Every line containing the string "orange" is to be copied from the records.

• SOURCE DATA
>>>>>
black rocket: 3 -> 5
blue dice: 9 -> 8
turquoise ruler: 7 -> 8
<<<<<
>>>>>
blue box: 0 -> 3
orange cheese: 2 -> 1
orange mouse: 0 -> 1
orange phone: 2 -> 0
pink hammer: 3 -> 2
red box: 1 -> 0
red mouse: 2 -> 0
<<<<<
• RESPONSE BELOW
orange cheese: 2 -> 1
orange mouse: 0 -> 1
orange phone: 2 -> 0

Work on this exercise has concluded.